Supplied data -
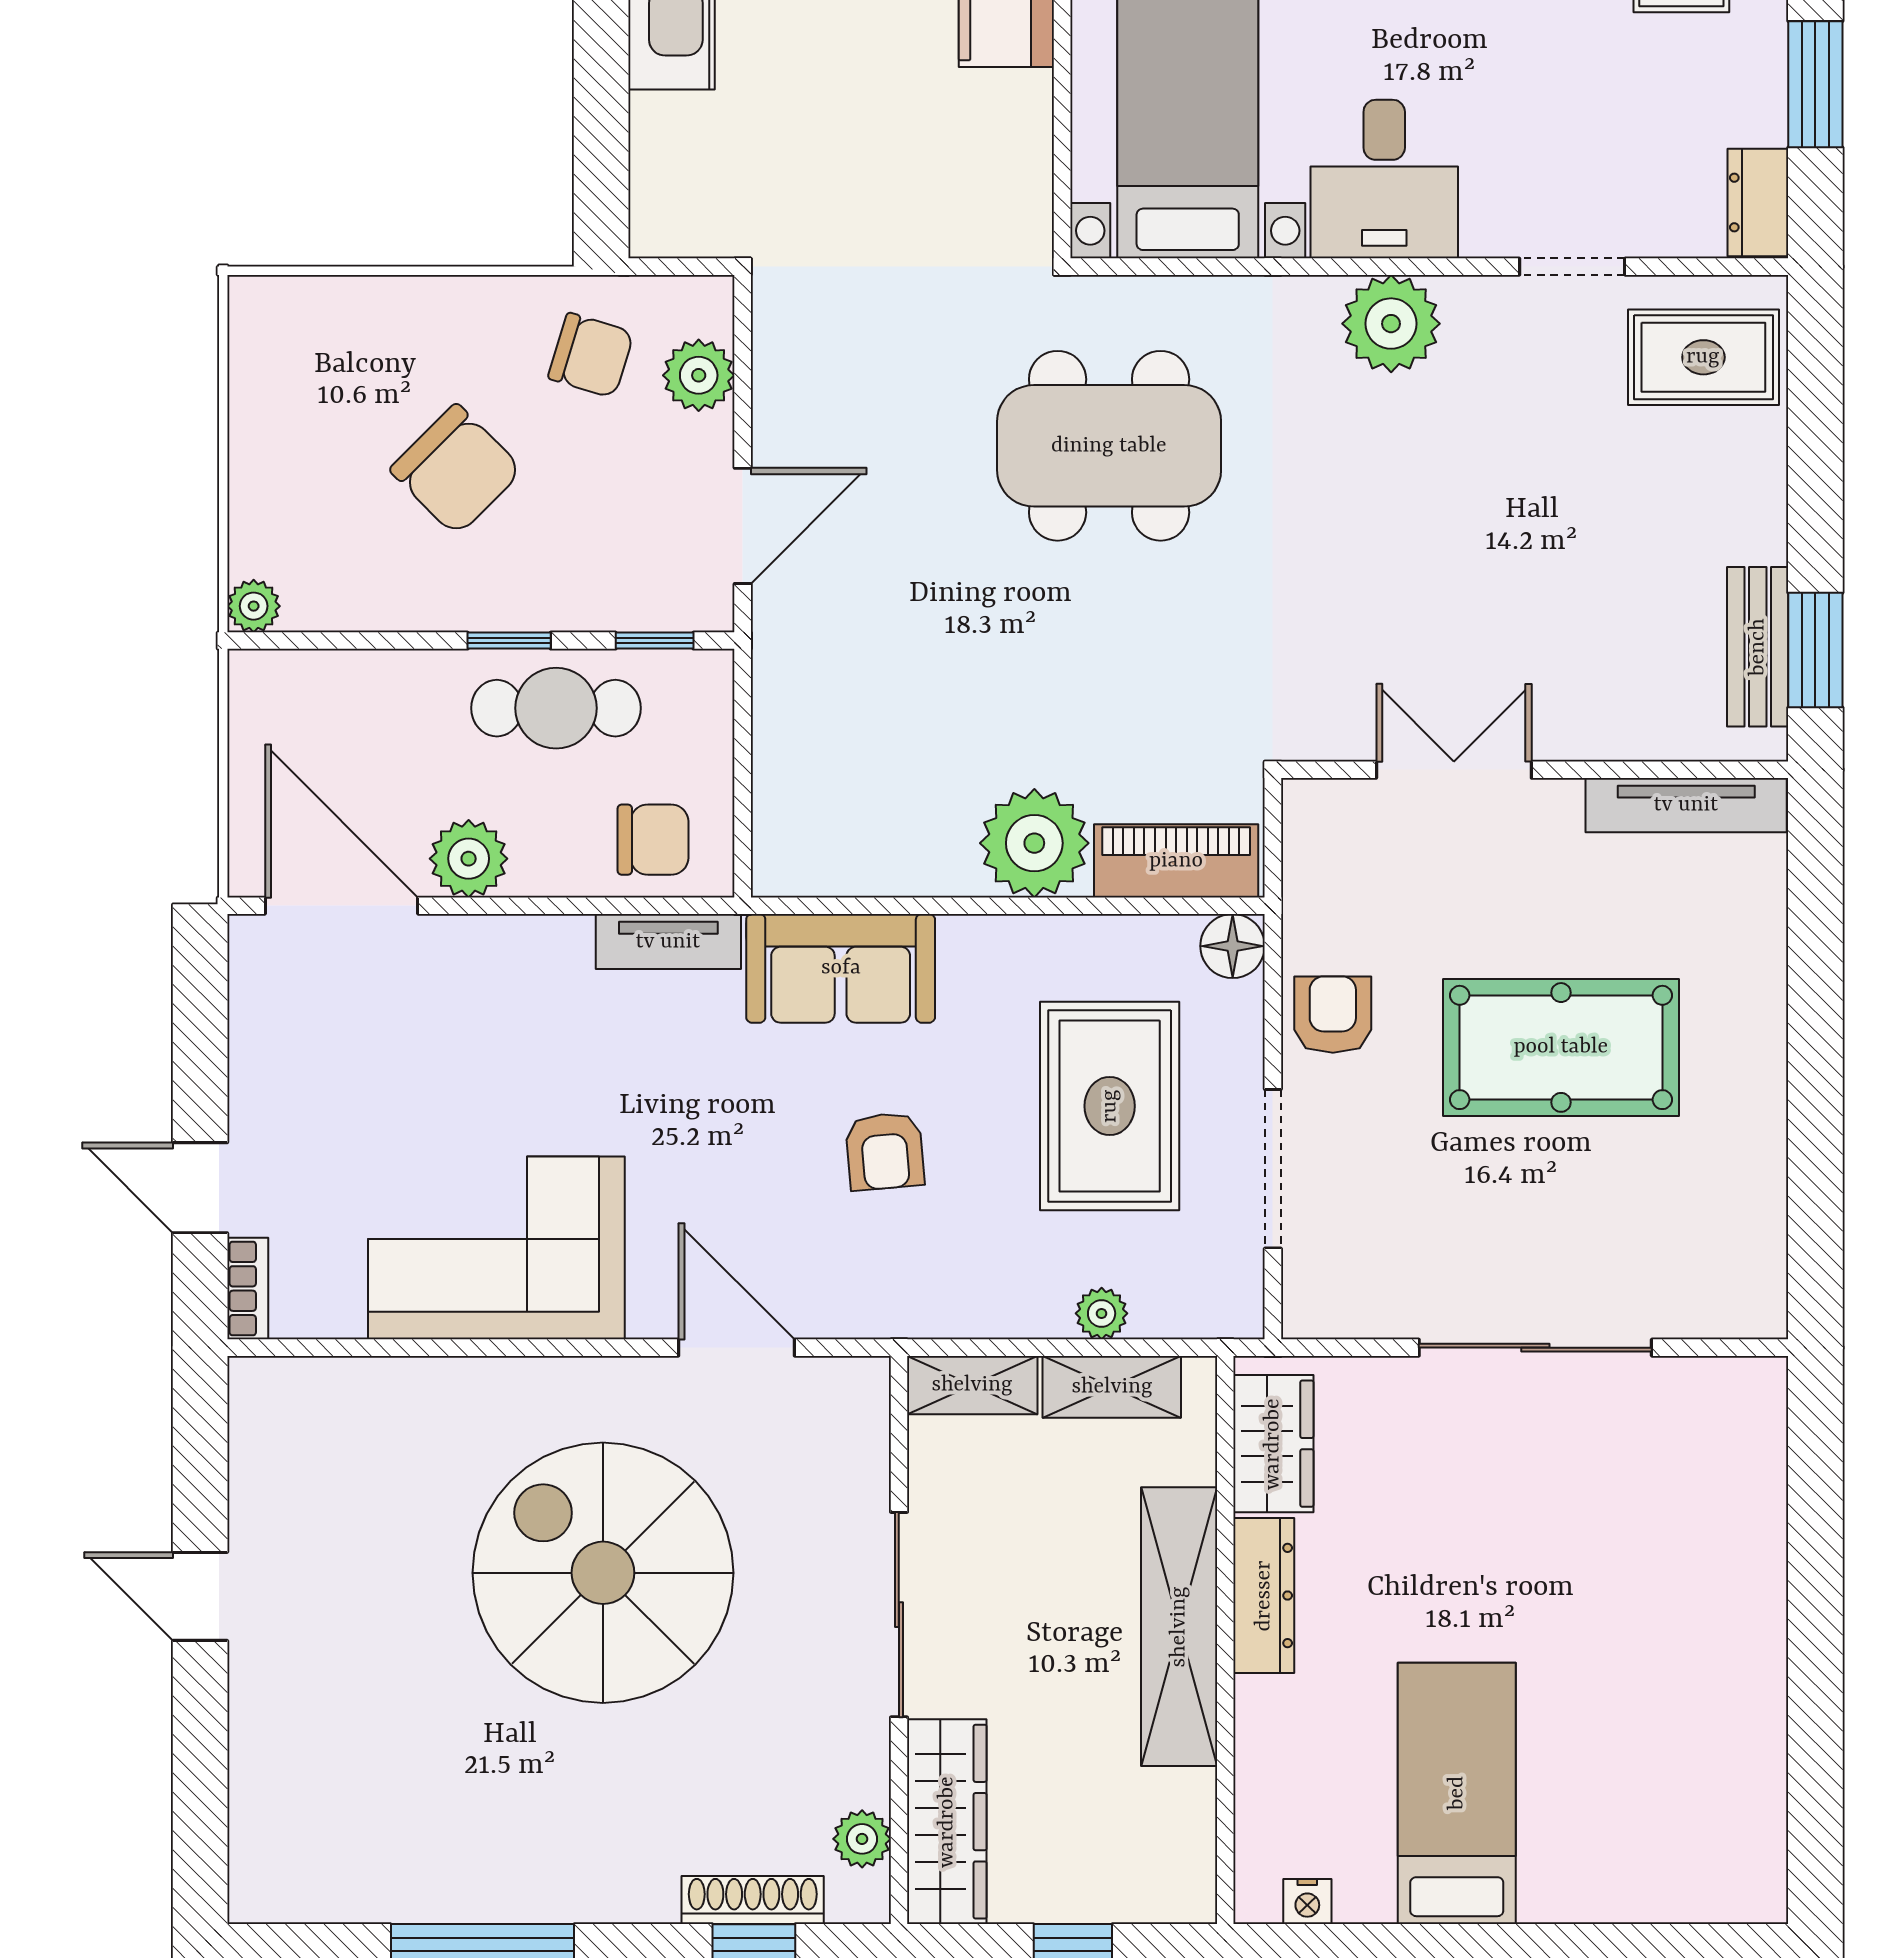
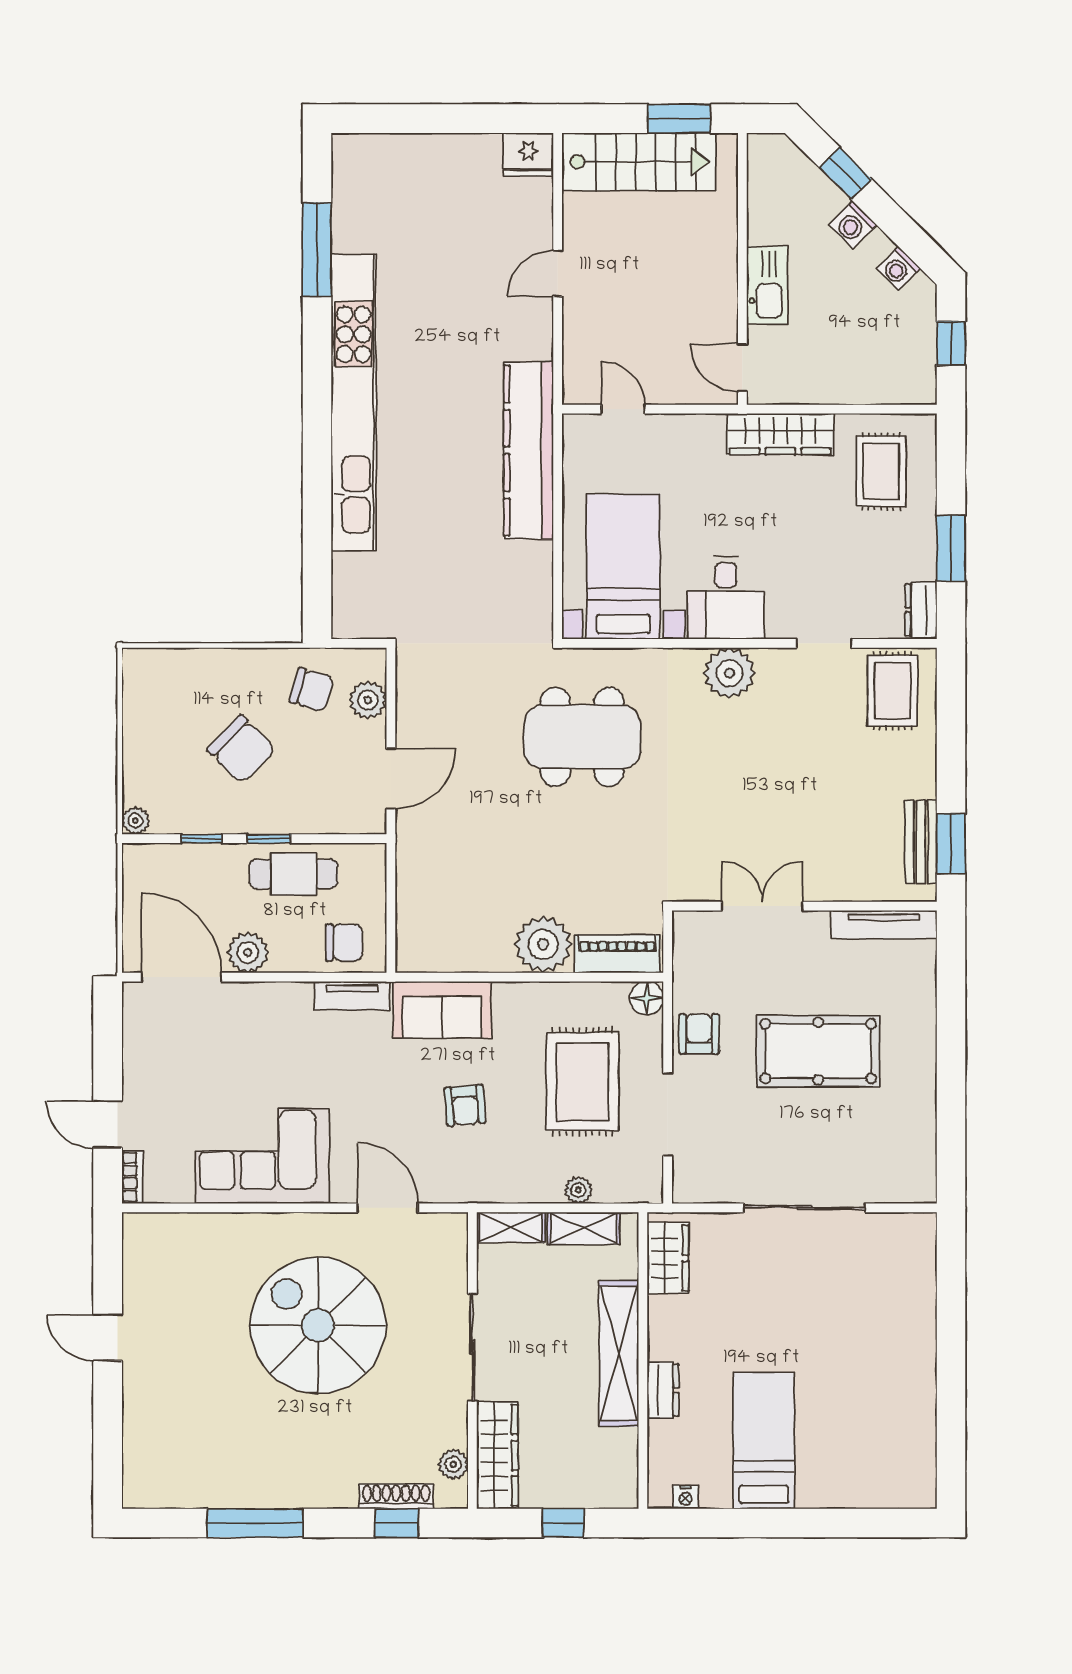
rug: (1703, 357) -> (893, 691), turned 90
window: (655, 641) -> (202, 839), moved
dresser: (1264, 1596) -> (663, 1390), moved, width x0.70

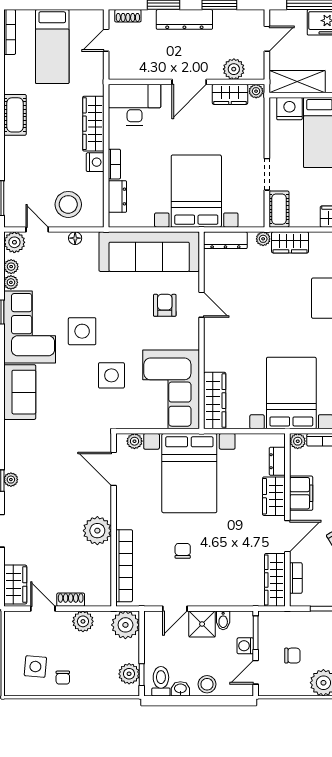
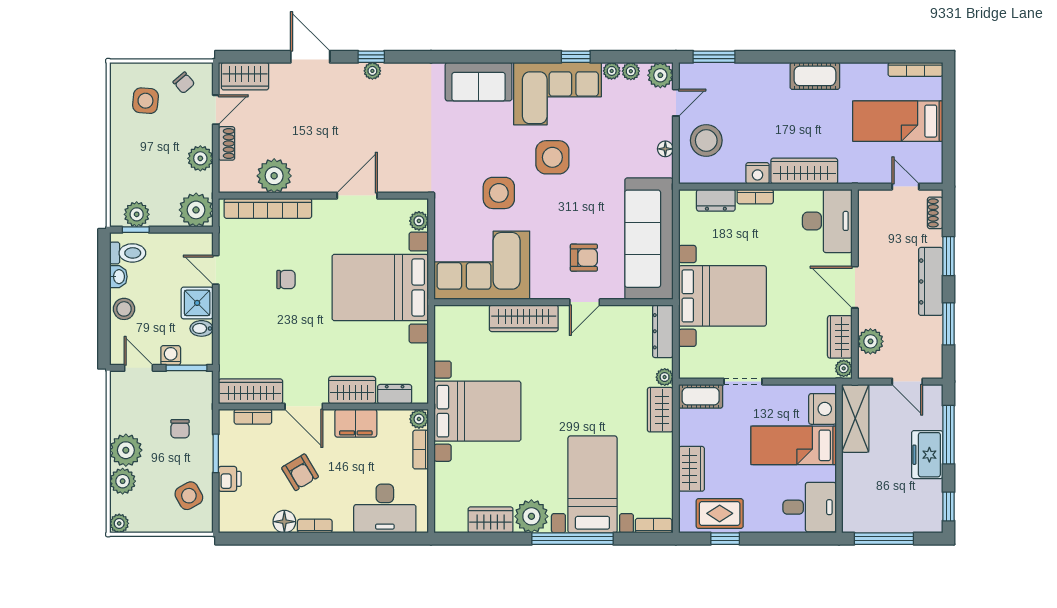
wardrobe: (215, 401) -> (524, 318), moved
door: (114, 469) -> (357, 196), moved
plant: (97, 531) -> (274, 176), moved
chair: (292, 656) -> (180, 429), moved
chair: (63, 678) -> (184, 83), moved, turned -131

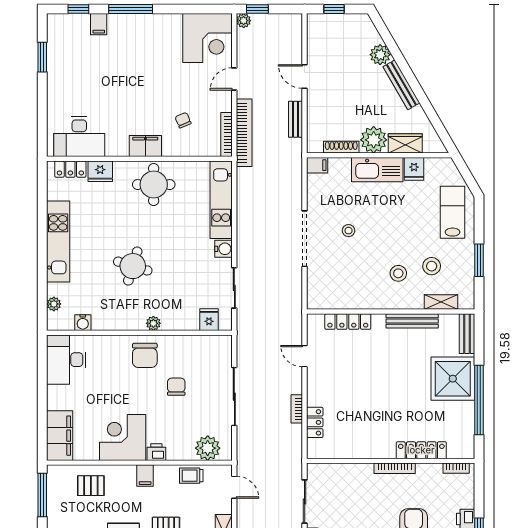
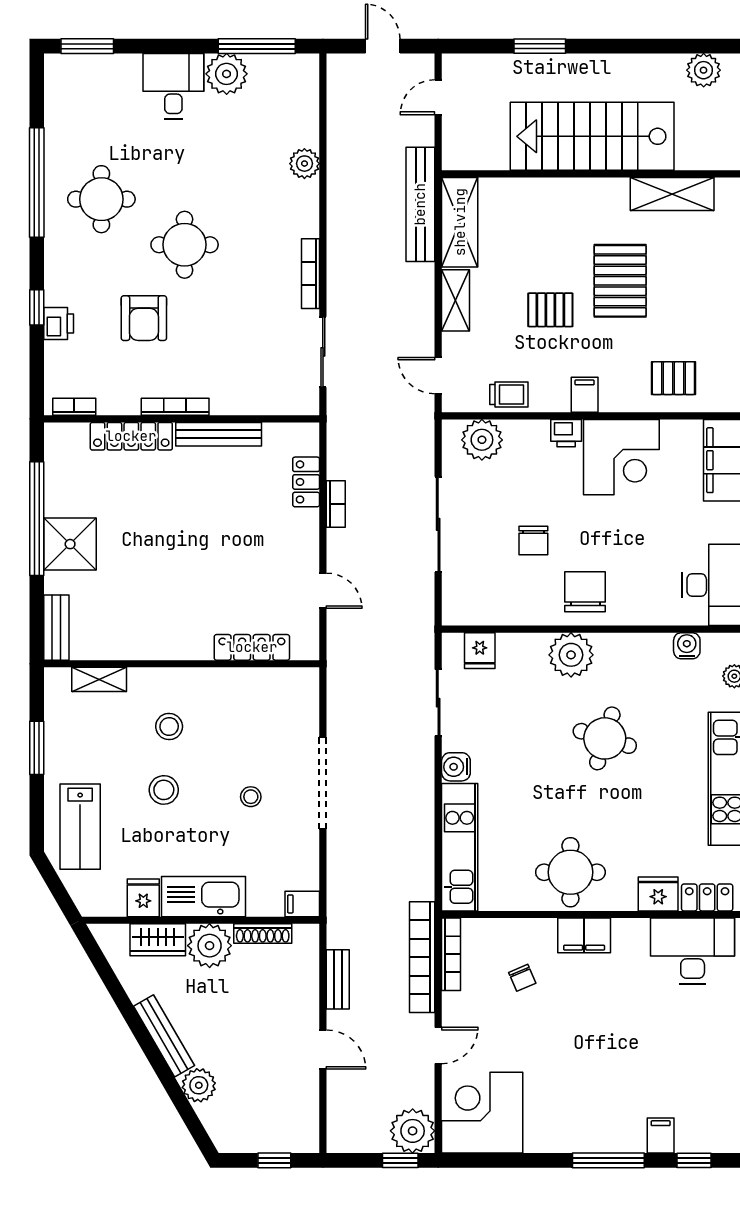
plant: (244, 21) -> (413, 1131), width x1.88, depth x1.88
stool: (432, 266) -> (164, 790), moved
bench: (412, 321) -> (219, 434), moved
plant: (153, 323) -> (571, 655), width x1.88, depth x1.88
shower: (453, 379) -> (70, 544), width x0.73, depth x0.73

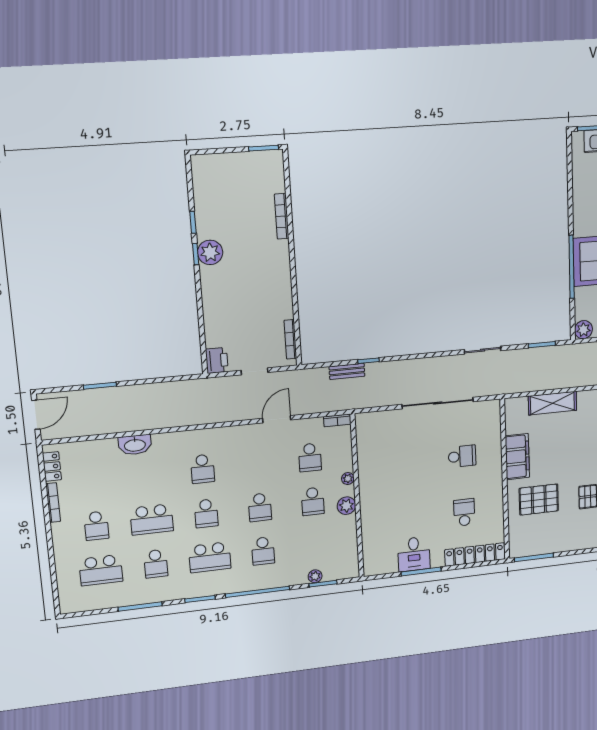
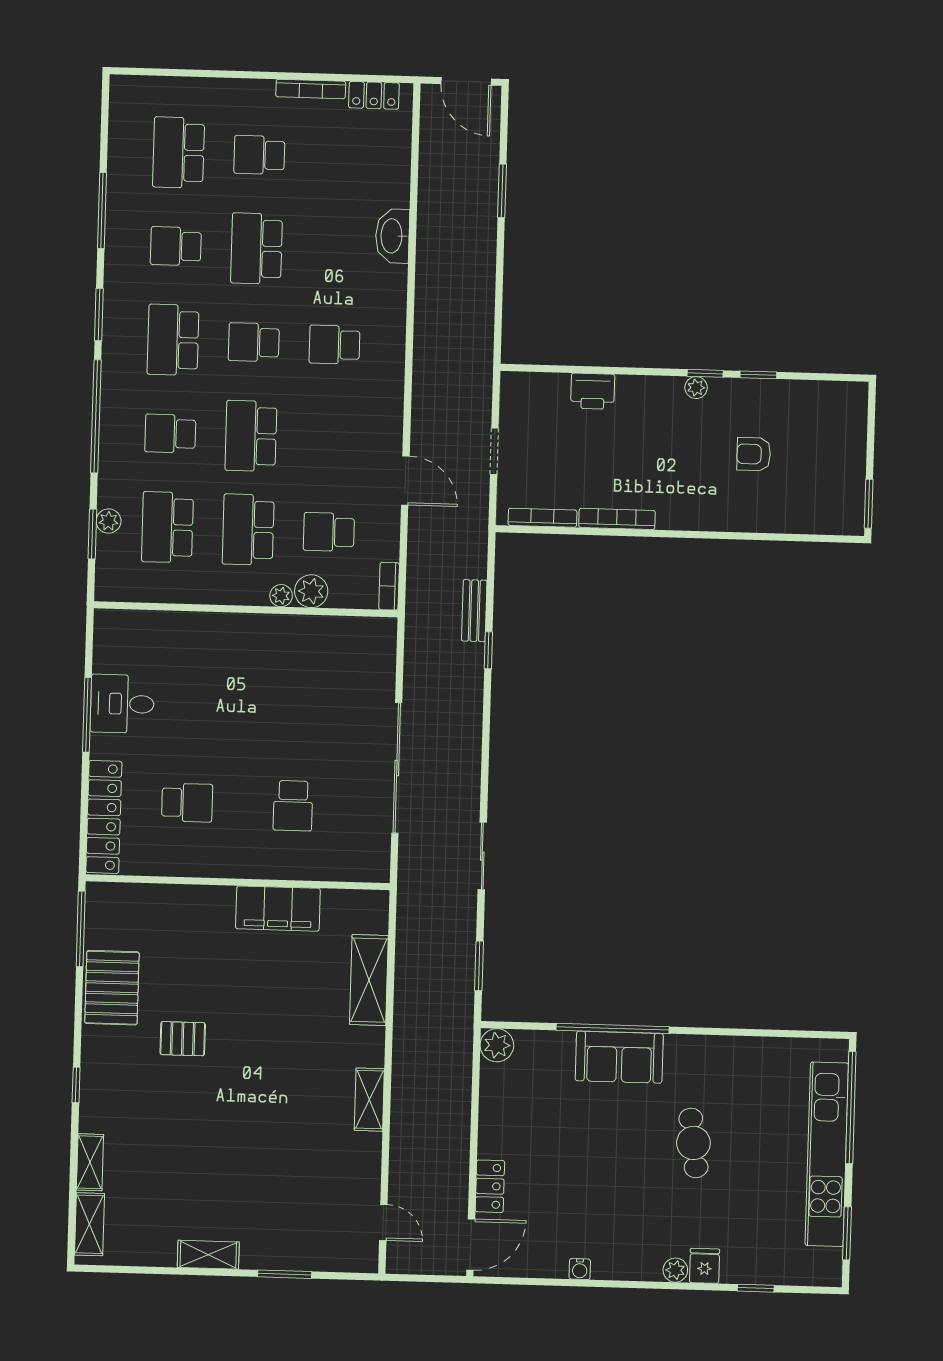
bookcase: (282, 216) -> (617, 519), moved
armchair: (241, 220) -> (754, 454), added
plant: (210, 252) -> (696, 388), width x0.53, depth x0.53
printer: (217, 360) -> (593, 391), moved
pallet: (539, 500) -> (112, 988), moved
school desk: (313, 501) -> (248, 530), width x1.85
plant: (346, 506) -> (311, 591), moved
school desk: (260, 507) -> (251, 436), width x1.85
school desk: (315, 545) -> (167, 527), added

What you need to do - Exactly the lines from the top of the entries through the line with "plant: (346, 506) -> (311, 591), moved", inclusive, must be given again, with every picture omitted.

Result for this task -
rug: (1703, 357) -> (893, 691), turned 90
window: (655, 641) -> (202, 839), moved
dresser: (1264, 1596) -> (663, 1390), moved, width x0.70

wardrobe: (215, 401) -> (524, 318), moved
door: (114, 469) -> (357, 196), moved
plant: (97, 531) -> (274, 176), moved
chair: (292, 656) -> (180, 429), moved
chair: (63, 678) -> (184, 83), moved, turned -131

plant: (244, 21) -> (413, 1131), width x1.88, depth x1.88
stool: (432, 266) -> (164, 790), moved
bench: (412, 321) -> (219, 434), moved
plant: (153, 323) -> (571, 655), width x1.88, depth x1.88
shower: (453, 379) -> (70, 544), width x0.73, depth x0.73

bookcase: (282, 216) -> (617, 519), moved
armchair: (241, 220) -> (754, 454), added
plant: (210, 252) -> (696, 388), width x0.53, depth x0.53
printer: (217, 360) -> (593, 391), moved
pallet: (539, 500) -> (112, 988), moved
school desk: (313, 501) -> (248, 530), width x1.85
plant: (346, 506) -> (311, 591), moved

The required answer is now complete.